Exercise requirements: Pick out every line in the rows below that contains the string "acciaccatura", and copy each one. Case matters.

§ §

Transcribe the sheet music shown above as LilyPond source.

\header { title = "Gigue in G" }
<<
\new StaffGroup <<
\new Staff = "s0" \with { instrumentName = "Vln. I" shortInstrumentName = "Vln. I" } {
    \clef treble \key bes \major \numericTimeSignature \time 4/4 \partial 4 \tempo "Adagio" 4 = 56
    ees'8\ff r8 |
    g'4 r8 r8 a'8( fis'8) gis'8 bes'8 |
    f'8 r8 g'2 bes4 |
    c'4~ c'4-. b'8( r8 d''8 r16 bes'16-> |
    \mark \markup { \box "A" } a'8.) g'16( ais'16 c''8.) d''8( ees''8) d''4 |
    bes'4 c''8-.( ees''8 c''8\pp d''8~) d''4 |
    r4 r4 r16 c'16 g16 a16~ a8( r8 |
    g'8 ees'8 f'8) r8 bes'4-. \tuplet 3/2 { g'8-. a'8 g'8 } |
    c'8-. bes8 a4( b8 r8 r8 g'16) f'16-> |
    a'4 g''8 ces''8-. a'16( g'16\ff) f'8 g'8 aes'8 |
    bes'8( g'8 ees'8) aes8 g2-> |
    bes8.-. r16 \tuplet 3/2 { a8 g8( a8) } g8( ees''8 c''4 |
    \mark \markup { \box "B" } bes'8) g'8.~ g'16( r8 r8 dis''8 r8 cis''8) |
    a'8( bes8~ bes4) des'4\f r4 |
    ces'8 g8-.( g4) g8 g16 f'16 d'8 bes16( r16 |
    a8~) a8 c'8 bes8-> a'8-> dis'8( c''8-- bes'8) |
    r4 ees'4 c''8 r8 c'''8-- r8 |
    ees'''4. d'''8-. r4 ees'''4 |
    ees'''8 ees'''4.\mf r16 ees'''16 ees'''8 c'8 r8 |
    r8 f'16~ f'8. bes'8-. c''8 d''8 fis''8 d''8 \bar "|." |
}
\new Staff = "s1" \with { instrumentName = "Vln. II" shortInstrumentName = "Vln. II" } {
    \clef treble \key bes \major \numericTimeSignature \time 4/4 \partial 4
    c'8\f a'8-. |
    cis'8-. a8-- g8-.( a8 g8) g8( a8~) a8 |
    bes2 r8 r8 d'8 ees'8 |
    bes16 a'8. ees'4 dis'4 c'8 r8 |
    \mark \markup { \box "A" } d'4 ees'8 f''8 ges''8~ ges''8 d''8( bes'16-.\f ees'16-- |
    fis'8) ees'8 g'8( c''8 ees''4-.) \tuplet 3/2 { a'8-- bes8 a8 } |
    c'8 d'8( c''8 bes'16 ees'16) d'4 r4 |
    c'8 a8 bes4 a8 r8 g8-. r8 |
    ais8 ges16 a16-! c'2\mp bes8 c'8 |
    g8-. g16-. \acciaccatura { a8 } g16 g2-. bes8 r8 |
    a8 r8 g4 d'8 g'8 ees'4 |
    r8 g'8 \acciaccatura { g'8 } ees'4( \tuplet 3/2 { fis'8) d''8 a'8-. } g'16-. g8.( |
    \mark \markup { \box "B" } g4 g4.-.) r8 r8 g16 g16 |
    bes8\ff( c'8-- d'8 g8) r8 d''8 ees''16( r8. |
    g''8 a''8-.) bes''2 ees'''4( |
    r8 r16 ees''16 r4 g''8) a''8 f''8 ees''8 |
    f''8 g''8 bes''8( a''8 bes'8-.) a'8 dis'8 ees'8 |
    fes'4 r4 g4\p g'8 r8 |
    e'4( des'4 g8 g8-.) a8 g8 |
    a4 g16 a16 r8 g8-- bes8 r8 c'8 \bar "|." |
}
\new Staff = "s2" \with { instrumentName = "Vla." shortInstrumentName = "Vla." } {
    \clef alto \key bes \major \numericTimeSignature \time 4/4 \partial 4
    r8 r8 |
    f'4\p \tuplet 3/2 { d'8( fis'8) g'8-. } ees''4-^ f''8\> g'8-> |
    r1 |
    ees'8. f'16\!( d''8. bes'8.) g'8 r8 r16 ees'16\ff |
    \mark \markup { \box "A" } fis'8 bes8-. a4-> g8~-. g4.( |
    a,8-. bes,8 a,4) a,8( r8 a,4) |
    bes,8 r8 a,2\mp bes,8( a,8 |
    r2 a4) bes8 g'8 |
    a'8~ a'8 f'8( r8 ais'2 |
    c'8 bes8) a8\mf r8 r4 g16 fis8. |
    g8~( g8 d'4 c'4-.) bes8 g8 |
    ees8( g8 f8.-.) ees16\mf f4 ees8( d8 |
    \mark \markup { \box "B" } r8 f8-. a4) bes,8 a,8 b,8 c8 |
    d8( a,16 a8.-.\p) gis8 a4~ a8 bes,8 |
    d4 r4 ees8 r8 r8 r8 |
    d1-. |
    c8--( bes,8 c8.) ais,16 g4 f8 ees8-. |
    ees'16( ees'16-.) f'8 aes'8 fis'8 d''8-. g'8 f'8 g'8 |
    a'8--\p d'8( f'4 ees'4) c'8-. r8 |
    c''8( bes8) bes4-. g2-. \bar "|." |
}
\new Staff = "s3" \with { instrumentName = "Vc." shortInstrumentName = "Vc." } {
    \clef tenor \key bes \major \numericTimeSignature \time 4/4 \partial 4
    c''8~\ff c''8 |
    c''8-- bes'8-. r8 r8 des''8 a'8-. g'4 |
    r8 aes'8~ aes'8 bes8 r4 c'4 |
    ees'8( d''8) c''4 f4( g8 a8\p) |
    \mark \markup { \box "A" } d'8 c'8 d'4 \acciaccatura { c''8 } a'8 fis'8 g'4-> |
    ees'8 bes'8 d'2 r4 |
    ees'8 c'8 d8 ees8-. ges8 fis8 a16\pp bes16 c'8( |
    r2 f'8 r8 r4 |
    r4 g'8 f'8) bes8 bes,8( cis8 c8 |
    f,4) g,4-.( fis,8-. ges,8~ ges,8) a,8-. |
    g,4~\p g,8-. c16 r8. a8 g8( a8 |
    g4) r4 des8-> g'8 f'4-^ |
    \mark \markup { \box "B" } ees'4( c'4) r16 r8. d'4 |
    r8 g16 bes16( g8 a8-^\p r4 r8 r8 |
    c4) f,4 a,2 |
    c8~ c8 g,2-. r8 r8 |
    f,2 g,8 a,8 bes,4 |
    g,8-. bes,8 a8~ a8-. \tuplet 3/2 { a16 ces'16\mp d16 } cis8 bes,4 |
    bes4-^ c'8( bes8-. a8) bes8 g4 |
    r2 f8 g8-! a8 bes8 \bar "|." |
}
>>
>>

§ §

Response:
    g8-. g16-. \acciaccatura { a8 } g16 g2-. bes8 r8 |
    r8 g'8 \acciaccatura { g'8 } ees'4( \tuplet 3/2 { fis'8) d''8 a'8-. } g'16-. g8.( |
    \mark \markup { \box "A" } d'8 c'8 d'4 \acciaccatura { c''8 } a'8 fis'8 g'4-> |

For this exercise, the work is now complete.